Prompt:
From the first line to the last, retype the records exactly and skip the pictures.

Information supplied:
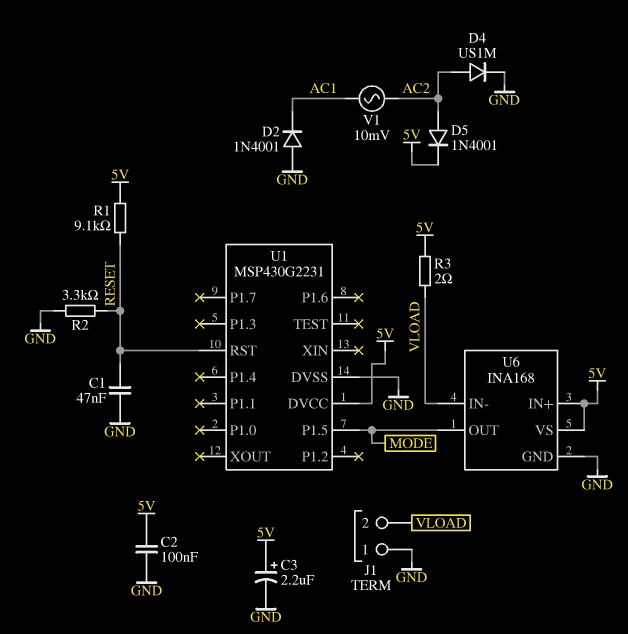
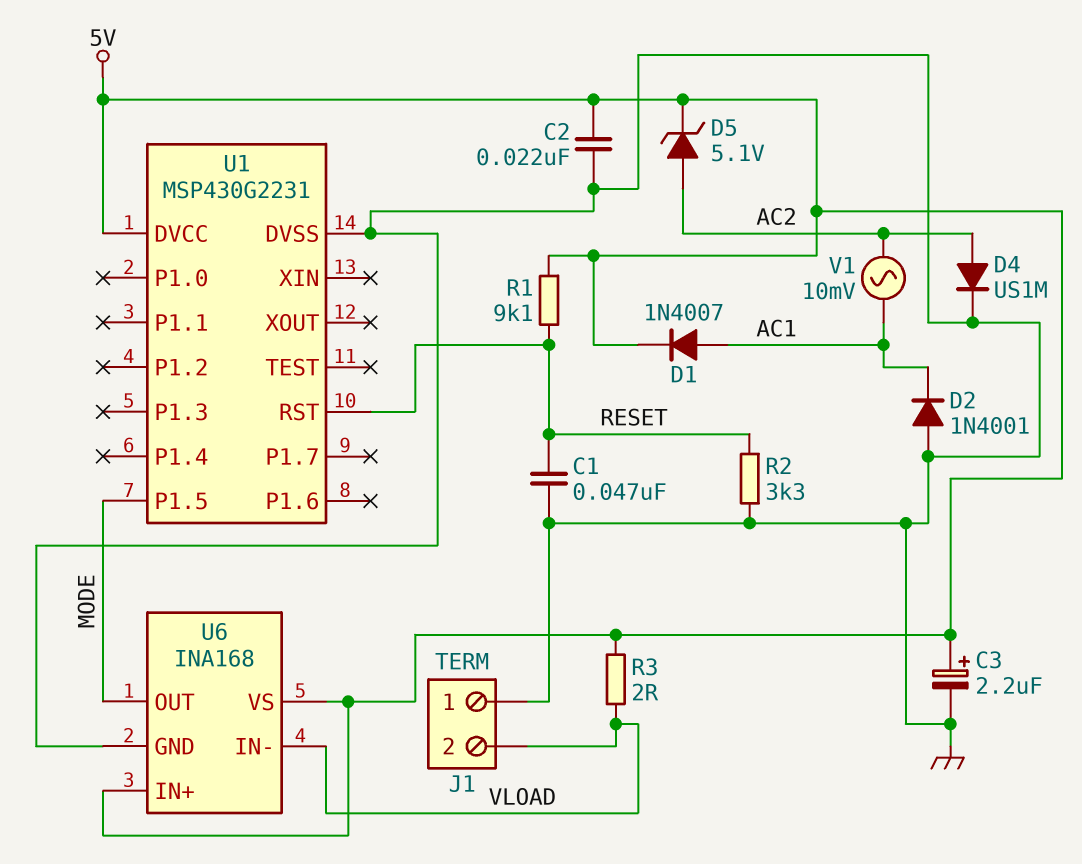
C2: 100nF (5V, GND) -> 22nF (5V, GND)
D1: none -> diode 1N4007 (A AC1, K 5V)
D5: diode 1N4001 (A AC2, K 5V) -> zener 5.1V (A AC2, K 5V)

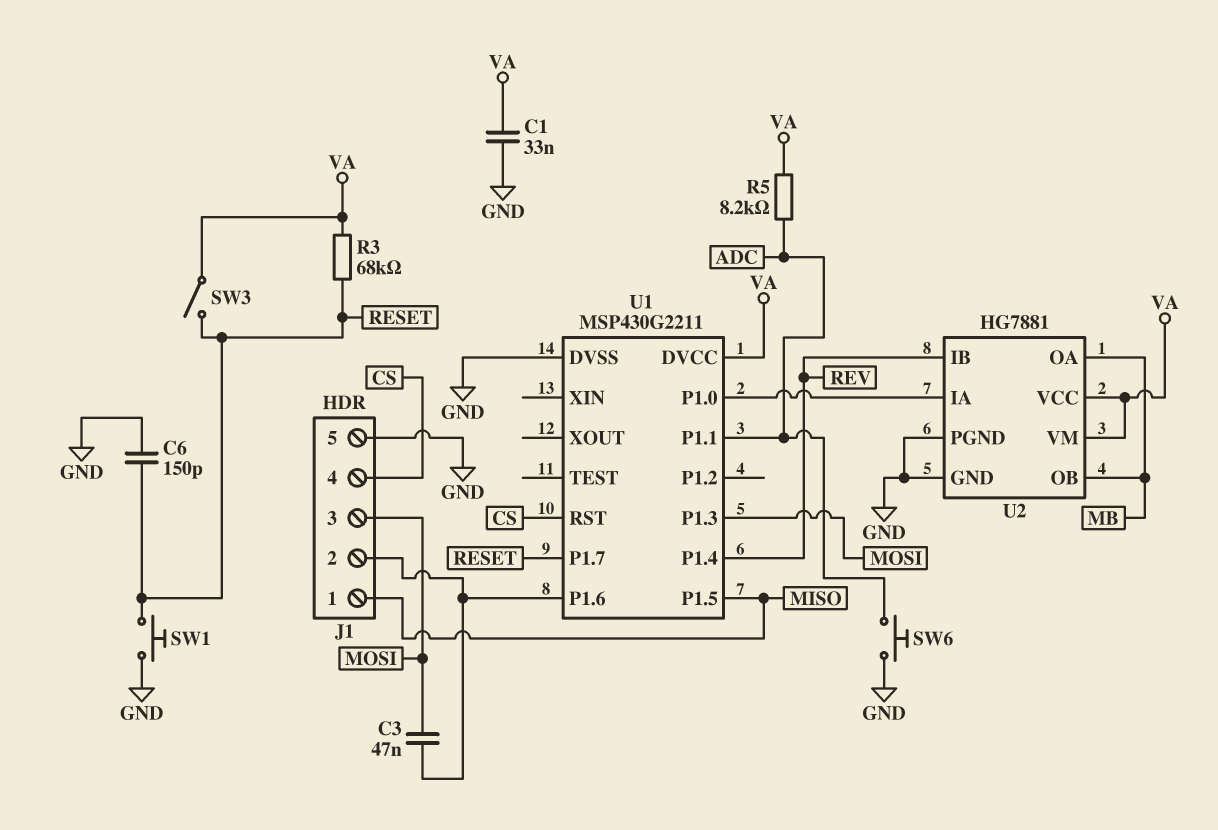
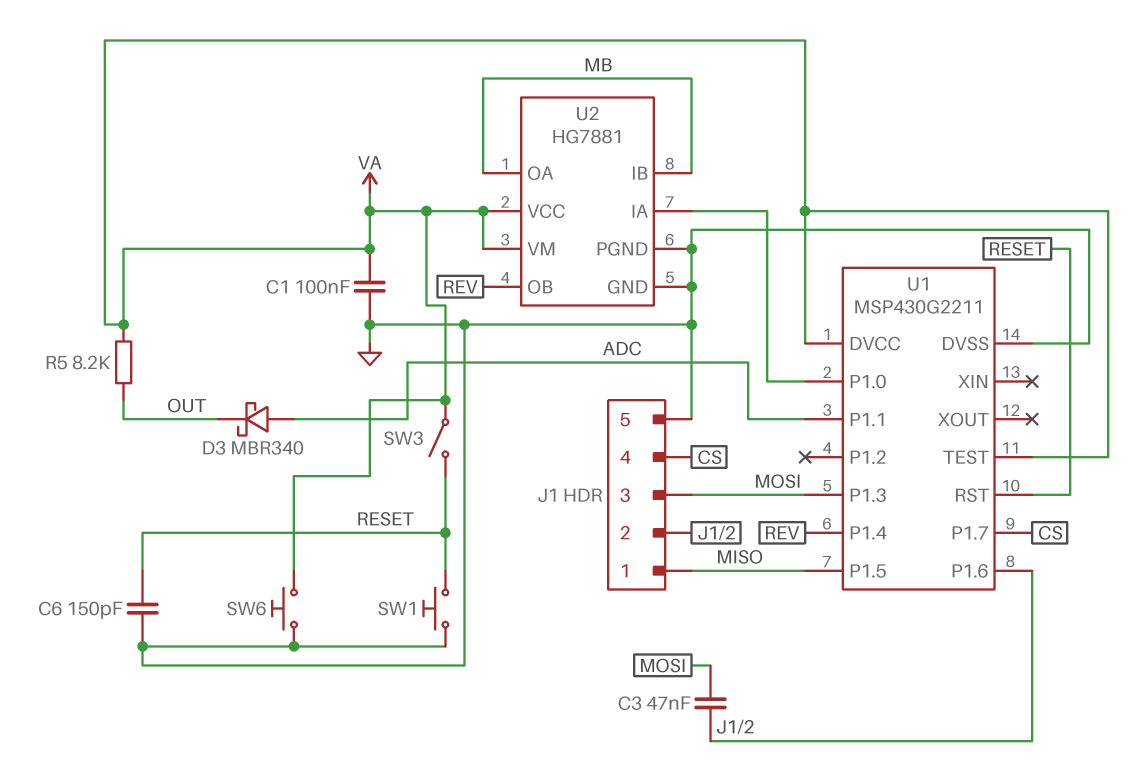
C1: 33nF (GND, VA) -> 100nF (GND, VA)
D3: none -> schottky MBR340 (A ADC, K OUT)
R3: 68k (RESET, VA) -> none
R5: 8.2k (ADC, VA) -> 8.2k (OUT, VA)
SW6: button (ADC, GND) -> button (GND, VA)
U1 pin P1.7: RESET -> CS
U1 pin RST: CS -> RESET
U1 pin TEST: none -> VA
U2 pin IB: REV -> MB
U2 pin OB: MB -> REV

Task response:
C2: 100nF (5V, GND) -> 22nF (5V, GND)
D1: none -> diode 1N4007 (A AC1, K 5V)
D5: diode 1N4001 (A AC2, K 5V) -> zener 5.1V (A AC2, K 5V)

C1: 33nF (GND, VA) -> 100nF (GND, VA)
D3: none -> schottky MBR340 (A ADC, K OUT)
R3: 68k (RESET, VA) -> none
R5: 8.2k (ADC, VA) -> 8.2k (OUT, VA)
SW6: button (ADC, GND) -> button (GND, VA)
U1 pin P1.7: RESET -> CS
U1 pin RST: CS -> RESET
U1 pin TEST: none -> VA
U2 pin IB: REV -> MB
U2 pin OB: MB -> REV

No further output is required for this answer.